• Extracted records:
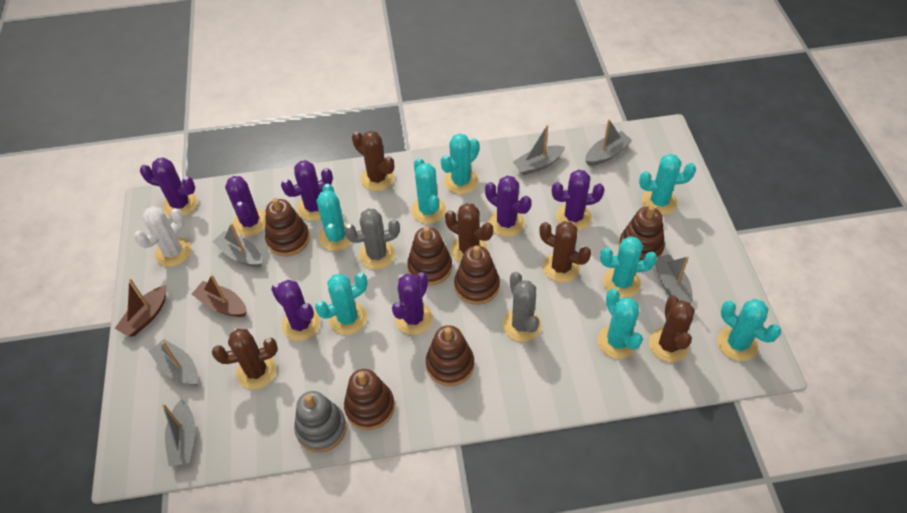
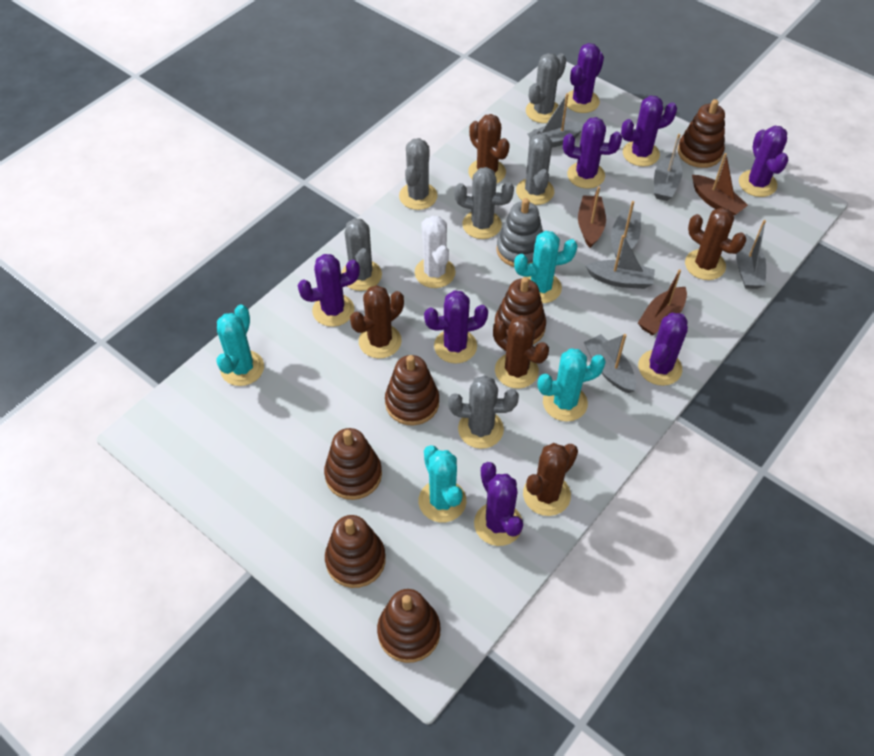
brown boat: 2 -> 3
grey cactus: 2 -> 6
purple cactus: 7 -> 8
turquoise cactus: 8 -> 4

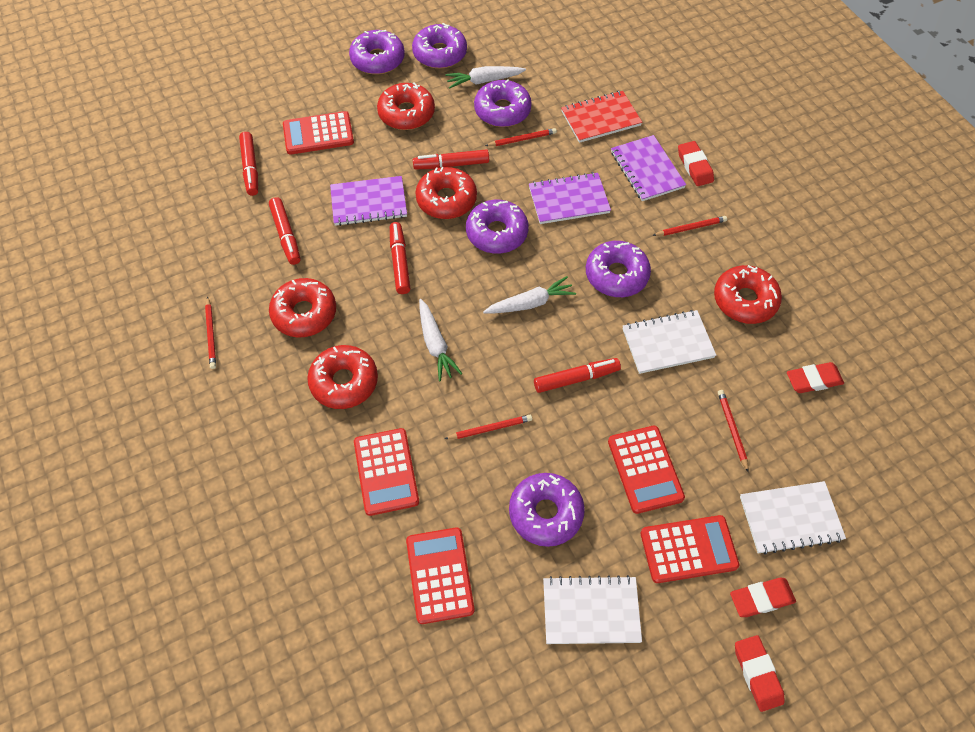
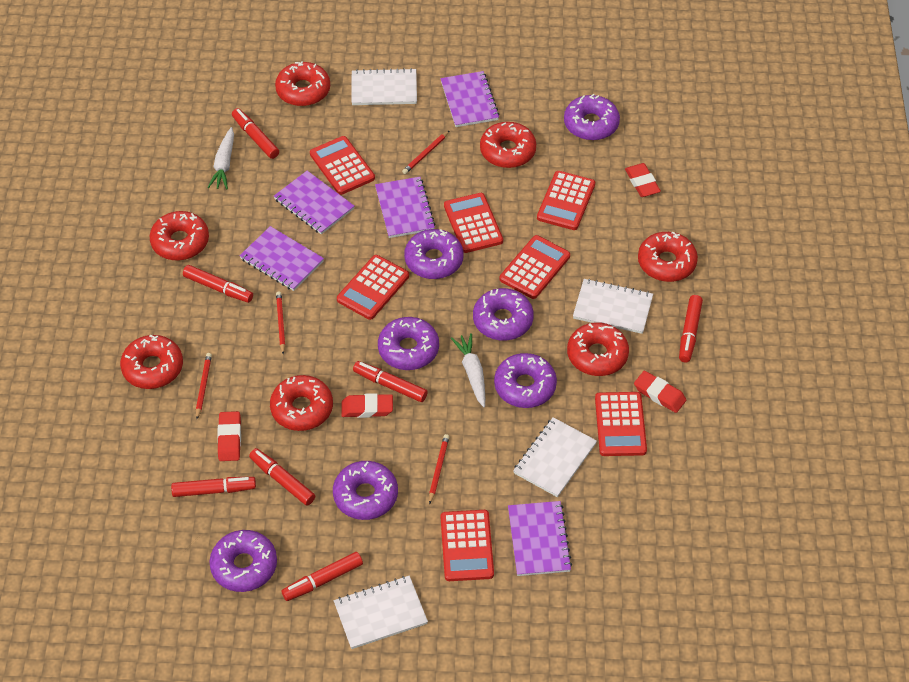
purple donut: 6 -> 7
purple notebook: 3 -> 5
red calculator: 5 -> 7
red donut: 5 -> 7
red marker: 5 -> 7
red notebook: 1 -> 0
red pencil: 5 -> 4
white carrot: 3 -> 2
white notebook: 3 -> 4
==
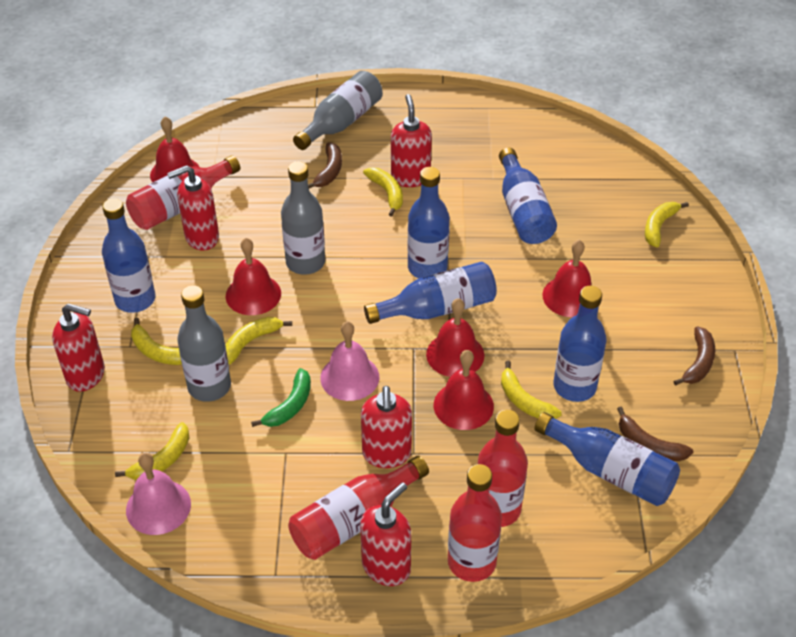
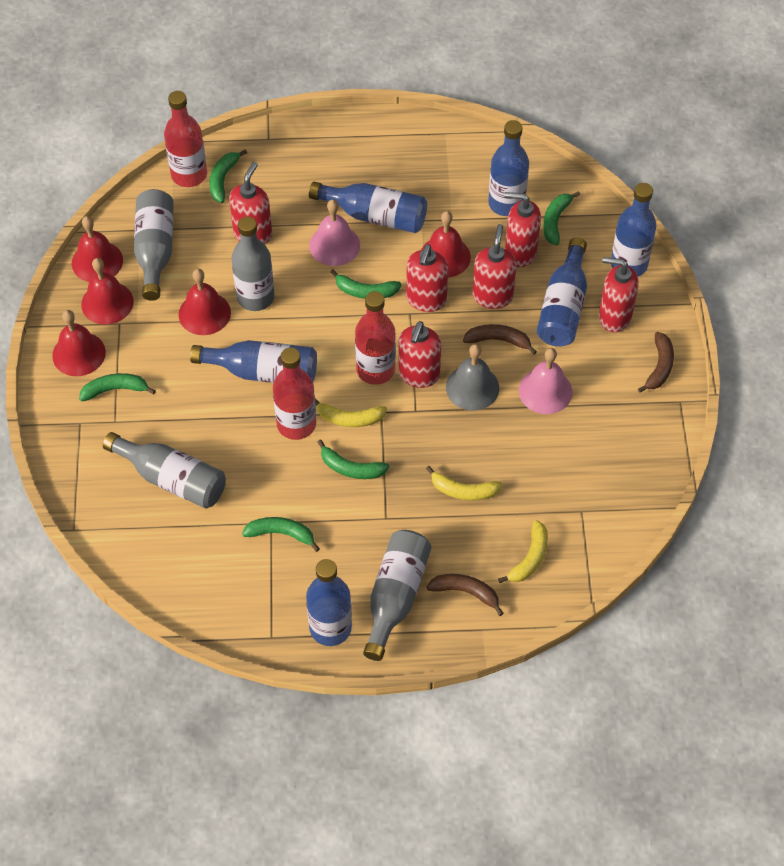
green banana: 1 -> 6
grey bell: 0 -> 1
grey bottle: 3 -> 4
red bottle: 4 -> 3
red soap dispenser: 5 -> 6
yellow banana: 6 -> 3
==
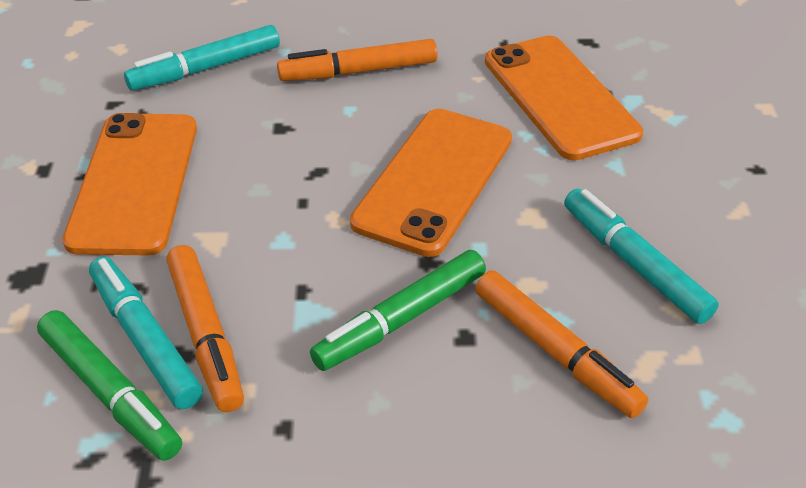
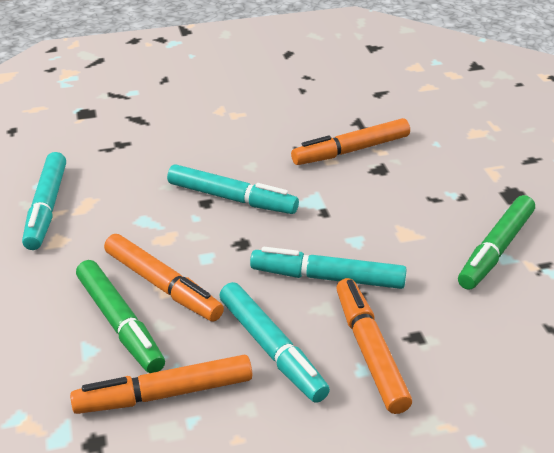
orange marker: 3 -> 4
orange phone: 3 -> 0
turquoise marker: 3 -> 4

• Action item:
Going through the entries above, show each line that contains "purple".

• Exercise output:
purple cactus: 7 -> 8
purple donut: 6 -> 7
purple notebook: 3 -> 5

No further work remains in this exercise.